==== ENTRIES SHOWN ====
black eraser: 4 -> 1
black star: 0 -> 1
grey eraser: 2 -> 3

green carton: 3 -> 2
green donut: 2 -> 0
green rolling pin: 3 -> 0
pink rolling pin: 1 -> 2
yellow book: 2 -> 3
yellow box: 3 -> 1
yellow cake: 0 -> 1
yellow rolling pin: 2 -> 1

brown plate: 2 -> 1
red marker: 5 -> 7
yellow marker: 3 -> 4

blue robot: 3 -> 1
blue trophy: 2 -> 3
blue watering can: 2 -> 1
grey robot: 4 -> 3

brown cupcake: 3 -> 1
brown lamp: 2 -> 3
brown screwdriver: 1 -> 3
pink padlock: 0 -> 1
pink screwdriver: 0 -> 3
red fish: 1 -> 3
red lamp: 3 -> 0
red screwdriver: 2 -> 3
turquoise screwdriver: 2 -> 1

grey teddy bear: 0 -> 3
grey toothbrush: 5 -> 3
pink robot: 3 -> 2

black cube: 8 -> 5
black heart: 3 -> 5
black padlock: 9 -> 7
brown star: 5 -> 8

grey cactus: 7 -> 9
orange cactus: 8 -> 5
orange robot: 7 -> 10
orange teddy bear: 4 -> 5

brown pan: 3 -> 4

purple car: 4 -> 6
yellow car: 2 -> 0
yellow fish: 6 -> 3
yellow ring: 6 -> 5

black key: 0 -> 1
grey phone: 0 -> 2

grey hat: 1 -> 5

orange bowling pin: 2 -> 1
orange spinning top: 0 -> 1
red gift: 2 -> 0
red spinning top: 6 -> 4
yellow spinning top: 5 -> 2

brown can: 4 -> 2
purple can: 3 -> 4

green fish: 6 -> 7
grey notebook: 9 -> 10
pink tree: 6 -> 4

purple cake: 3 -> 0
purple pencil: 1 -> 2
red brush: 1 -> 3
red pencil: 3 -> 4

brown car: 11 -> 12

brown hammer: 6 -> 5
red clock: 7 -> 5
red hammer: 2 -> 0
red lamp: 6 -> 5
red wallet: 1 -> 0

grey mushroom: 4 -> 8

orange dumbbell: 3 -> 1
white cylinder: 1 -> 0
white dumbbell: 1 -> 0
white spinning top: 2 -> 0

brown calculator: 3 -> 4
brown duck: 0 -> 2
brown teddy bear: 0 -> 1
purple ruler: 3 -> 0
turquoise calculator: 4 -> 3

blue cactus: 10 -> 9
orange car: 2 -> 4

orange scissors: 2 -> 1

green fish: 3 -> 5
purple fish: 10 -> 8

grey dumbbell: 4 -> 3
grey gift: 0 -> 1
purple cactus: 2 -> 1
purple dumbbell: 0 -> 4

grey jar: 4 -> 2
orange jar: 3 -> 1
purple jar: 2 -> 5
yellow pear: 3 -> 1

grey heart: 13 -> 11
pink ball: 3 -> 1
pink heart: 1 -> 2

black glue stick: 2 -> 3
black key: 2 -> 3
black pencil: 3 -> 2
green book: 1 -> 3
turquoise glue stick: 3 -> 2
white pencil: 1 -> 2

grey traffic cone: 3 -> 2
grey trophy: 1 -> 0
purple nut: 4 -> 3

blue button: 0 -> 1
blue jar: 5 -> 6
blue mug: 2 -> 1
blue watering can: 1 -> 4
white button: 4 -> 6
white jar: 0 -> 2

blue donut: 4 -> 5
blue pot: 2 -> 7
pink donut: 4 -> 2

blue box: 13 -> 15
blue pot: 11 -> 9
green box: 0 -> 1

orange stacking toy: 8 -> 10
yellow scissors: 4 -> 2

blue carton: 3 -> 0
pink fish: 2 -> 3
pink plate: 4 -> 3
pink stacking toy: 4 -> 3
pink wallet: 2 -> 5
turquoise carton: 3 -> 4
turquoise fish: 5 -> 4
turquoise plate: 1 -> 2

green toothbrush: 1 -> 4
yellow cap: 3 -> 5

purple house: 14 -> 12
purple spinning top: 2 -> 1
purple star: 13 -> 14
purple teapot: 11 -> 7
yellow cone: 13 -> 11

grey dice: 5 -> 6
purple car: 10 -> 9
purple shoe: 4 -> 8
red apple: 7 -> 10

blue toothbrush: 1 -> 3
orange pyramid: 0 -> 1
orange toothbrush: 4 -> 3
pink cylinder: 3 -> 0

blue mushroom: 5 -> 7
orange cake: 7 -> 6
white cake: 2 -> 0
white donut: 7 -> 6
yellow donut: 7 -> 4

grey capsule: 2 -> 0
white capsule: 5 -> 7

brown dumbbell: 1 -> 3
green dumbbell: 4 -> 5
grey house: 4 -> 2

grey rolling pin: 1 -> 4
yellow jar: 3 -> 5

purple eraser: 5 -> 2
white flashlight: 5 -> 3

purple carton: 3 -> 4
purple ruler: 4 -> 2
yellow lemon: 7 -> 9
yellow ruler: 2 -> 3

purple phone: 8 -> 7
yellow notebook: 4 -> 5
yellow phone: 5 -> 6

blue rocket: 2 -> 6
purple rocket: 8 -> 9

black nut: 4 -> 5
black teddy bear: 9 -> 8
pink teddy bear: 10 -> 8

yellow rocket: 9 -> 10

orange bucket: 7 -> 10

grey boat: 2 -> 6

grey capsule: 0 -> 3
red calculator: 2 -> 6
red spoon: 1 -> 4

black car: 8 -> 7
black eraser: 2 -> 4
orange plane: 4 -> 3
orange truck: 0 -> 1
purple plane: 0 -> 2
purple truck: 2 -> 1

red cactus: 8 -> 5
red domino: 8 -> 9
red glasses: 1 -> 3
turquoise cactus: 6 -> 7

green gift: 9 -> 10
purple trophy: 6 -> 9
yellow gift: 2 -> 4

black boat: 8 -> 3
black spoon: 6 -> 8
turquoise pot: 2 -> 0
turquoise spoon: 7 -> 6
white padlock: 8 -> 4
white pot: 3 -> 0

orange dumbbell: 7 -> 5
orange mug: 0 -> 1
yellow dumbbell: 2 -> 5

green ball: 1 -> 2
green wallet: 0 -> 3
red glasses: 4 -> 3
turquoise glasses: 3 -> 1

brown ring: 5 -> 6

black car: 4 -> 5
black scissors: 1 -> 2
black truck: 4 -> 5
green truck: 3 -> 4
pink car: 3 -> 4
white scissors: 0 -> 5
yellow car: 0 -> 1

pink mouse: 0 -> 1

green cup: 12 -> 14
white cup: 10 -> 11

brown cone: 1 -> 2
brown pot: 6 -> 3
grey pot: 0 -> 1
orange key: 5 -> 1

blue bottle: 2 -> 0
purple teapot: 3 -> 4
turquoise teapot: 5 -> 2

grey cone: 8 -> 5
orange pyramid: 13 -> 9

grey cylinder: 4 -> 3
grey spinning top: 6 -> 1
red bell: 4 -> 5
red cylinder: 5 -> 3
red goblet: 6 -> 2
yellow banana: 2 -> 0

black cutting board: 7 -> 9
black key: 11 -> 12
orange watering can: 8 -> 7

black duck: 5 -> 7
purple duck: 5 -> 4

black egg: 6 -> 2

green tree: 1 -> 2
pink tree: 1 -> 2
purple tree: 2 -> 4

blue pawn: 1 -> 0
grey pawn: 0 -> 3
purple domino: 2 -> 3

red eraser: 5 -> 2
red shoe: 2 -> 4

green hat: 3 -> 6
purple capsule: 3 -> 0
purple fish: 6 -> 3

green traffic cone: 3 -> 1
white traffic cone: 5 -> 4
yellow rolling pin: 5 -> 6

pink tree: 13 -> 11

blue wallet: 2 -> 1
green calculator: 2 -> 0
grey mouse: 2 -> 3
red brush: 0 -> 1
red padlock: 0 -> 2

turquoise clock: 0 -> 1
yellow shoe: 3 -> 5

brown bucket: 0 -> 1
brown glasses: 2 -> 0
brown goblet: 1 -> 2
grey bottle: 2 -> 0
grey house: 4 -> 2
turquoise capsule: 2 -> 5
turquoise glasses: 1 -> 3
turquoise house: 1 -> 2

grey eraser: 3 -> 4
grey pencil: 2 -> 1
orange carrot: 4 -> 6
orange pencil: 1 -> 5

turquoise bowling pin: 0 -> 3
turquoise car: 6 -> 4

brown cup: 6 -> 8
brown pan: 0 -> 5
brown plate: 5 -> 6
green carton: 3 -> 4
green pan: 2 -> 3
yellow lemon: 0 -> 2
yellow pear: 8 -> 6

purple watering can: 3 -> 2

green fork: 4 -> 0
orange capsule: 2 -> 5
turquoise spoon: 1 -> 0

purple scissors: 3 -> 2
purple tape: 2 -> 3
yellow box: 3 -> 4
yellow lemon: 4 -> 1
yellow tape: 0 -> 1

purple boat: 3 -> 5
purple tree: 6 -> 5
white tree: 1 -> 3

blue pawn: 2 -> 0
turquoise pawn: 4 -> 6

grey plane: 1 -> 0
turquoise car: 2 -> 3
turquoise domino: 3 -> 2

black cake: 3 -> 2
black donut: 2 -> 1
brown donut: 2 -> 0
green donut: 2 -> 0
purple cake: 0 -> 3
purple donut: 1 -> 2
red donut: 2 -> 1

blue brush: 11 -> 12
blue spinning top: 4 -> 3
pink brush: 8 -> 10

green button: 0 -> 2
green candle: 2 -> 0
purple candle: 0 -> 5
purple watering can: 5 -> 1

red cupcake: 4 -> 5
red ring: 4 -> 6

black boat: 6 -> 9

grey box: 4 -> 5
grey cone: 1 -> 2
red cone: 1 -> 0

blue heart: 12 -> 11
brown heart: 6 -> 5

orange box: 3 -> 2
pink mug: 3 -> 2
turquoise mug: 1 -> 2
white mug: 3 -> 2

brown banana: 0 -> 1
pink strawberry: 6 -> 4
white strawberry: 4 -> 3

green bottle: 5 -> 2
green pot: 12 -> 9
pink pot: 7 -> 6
====
| WHAT THE TASK ASKS |
Extract the lines above, from the first one through the one containing "red lamp: 6 -> 5", and return only those, unchanged.

| THE COMPLETED TASK |
black eraser: 4 -> 1
black star: 0 -> 1
grey eraser: 2 -> 3

green carton: 3 -> 2
green donut: 2 -> 0
green rolling pin: 3 -> 0
pink rolling pin: 1 -> 2
yellow book: 2 -> 3
yellow box: 3 -> 1
yellow cake: 0 -> 1
yellow rolling pin: 2 -> 1

brown plate: 2 -> 1
red marker: 5 -> 7
yellow marker: 3 -> 4

blue robot: 3 -> 1
blue trophy: 2 -> 3
blue watering can: 2 -> 1
grey robot: 4 -> 3

brown cupcake: 3 -> 1
brown lamp: 2 -> 3
brown screwdriver: 1 -> 3
pink padlock: 0 -> 1
pink screwdriver: 0 -> 3
red fish: 1 -> 3
red lamp: 3 -> 0
red screwdriver: 2 -> 3
turquoise screwdriver: 2 -> 1

grey teddy bear: 0 -> 3
grey toothbrush: 5 -> 3
pink robot: 3 -> 2

black cube: 8 -> 5
black heart: 3 -> 5
black padlock: 9 -> 7
brown star: 5 -> 8

grey cactus: 7 -> 9
orange cactus: 8 -> 5
orange robot: 7 -> 10
orange teddy bear: 4 -> 5

brown pan: 3 -> 4

purple car: 4 -> 6
yellow car: 2 -> 0
yellow fish: 6 -> 3
yellow ring: 6 -> 5

black key: 0 -> 1
grey phone: 0 -> 2

grey hat: 1 -> 5

orange bowling pin: 2 -> 1
orange spinning top: 0 -> 1
red gift: 2 -> 0
red spinning top: 6 -> 4
yellow spinning top: 5 -> 2

brown can: 4 -> 2
purple can: 3 -> 4

green fish: 6 -> 7
grey notebook: 9 -> 10
pink tree: 6 -> 4

purple cake: 3 -> 0
purple pencil: 1 -> 2
red brush: 1 -> 3
red pencil: 3 -> 4

brown car: 11 -> 12

brown hammer: 6 -> 5
red clock: 7 -> 5
red hammer: 2 -> 0
red lamp: 6 -> 5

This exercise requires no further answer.